WHAT THE TASK ASKS :: Reproduce the entries from the line with "author (633, 276)" to the line with "Rania (291, 135)", substituting "listed word" for "specified word" and leaving everything else unchanged. Output only those lines.
——
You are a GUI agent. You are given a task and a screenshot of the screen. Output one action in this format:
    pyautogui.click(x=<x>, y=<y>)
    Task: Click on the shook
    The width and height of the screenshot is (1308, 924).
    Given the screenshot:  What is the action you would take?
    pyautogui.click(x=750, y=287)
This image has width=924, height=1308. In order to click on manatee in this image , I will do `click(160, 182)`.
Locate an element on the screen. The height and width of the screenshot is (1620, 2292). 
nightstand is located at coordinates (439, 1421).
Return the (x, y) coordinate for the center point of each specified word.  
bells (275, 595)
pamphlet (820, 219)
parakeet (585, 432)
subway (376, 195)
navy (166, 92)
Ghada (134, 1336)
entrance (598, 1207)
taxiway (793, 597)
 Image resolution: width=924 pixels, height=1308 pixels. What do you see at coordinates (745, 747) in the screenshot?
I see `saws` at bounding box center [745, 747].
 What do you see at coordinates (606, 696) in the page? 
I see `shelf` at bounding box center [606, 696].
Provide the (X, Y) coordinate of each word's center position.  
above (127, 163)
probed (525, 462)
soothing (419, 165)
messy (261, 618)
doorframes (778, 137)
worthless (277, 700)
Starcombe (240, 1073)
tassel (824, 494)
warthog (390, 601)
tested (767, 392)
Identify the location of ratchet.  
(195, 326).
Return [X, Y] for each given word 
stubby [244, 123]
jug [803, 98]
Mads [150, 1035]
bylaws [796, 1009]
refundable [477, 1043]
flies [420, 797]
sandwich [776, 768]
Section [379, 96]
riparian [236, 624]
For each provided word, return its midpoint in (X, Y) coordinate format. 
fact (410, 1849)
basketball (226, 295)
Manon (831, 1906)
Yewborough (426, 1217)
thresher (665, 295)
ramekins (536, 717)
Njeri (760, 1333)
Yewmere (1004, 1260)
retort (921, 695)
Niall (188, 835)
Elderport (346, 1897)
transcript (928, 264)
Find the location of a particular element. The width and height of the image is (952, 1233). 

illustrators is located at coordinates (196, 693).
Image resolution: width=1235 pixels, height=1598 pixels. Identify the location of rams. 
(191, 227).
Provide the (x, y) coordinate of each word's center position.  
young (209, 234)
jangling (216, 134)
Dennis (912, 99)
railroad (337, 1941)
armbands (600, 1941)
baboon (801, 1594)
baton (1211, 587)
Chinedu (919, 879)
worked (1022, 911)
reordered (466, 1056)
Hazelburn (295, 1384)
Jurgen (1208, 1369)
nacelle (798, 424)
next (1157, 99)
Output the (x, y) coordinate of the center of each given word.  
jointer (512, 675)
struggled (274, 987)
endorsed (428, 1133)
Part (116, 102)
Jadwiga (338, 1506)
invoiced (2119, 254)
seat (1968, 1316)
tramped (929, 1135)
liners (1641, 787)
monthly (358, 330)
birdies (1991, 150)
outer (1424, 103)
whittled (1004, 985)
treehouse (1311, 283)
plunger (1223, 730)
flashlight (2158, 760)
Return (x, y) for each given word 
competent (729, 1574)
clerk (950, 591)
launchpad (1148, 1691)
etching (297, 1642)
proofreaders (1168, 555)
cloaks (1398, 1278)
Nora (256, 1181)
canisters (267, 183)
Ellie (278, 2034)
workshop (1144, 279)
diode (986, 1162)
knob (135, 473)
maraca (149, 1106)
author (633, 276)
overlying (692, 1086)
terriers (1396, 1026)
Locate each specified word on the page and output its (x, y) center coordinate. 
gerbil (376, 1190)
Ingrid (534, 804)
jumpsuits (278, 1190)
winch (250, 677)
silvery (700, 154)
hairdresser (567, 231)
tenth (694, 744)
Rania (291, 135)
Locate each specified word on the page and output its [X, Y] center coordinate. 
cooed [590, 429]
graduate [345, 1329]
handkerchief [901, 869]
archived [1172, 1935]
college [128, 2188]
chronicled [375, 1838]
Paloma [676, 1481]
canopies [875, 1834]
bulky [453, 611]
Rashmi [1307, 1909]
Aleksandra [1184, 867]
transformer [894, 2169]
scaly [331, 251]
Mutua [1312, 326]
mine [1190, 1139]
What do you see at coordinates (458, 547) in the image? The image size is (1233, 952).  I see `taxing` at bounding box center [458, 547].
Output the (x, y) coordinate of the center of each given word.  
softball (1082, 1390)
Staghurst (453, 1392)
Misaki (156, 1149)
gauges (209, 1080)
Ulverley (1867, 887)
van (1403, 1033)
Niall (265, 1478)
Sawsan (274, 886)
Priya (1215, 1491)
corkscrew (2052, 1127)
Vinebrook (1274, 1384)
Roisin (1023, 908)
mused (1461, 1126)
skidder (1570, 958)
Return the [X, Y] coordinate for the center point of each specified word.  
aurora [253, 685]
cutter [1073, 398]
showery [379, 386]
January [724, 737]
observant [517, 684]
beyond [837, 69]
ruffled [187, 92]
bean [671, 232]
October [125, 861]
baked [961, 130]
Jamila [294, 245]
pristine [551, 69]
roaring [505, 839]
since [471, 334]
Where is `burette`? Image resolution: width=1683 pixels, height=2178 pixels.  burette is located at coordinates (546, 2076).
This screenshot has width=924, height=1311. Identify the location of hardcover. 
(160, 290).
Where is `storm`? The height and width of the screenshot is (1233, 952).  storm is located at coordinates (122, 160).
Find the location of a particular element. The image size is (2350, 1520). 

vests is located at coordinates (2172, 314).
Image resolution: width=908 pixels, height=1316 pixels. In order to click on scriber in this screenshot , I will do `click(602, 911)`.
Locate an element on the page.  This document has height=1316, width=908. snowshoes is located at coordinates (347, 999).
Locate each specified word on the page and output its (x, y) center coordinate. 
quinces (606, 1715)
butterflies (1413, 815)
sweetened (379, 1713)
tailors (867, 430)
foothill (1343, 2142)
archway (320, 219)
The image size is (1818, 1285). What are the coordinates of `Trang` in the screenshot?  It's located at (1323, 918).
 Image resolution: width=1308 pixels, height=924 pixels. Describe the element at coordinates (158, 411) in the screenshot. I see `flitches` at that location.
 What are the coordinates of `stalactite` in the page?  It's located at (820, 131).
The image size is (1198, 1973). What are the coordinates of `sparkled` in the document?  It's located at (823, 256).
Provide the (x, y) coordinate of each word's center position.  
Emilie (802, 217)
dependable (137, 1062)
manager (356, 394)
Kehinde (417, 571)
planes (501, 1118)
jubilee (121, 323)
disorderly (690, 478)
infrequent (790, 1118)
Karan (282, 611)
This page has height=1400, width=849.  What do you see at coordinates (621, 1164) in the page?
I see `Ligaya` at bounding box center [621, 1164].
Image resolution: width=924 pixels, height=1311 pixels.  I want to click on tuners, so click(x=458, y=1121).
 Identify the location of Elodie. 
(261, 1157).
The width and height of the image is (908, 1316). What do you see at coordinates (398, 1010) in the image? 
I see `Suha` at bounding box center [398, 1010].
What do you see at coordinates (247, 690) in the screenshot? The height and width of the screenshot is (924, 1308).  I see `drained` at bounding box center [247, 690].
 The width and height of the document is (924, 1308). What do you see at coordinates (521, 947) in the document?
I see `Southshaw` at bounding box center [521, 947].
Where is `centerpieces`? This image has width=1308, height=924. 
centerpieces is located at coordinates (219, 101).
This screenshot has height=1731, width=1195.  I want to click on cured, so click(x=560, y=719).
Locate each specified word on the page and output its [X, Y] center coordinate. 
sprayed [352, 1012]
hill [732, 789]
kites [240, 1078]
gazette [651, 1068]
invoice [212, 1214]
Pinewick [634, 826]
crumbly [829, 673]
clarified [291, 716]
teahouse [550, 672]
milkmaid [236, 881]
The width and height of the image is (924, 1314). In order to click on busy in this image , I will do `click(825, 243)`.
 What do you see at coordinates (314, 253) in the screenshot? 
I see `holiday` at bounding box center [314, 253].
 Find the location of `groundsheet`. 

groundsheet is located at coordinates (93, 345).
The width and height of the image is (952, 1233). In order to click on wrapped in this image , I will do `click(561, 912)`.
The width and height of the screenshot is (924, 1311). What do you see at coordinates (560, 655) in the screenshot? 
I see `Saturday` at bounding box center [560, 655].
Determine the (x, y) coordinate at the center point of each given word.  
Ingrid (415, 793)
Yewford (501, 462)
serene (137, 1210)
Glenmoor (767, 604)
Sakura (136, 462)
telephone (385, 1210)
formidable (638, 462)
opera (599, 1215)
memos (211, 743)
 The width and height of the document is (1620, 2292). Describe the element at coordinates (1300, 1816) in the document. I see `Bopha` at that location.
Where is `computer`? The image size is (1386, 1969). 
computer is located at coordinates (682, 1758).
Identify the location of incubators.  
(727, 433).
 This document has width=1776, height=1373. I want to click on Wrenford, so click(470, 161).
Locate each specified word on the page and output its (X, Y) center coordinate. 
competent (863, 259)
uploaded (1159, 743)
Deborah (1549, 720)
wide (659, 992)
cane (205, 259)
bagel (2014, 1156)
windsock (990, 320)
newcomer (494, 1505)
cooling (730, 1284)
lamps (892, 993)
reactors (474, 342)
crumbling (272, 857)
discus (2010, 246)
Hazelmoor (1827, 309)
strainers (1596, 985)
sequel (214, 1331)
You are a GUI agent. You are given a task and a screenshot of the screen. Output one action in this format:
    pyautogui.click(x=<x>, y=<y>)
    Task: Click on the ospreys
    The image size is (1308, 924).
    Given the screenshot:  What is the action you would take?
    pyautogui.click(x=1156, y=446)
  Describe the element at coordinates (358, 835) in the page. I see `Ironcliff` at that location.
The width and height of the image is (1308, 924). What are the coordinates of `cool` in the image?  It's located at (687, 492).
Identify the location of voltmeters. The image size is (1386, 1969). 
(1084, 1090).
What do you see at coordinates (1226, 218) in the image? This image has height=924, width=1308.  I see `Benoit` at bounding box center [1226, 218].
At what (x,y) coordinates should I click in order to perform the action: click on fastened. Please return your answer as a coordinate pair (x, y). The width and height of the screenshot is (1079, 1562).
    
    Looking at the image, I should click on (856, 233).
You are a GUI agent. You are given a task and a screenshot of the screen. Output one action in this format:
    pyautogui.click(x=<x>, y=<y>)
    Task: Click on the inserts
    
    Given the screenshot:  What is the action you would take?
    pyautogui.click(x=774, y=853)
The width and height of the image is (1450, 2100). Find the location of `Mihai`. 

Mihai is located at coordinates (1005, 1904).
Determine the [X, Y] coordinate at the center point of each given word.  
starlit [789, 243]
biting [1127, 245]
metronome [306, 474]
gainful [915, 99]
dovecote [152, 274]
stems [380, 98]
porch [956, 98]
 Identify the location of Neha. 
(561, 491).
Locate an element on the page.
——
FULL OUTPUT ::
author (633, 276)
overlying (692, 1086)
terriers (1396, 1026)
Locate each listed word on the page and output its (x, y) center coordinate. 
gerbil (376, 1190)
Ingrid (534, 804)
jumpsuits (278, 1190)
winch (250, 677)
silvery (700, 154)
hairdresser (567, 231)
tenth (694, 744)
Rania (291, 135)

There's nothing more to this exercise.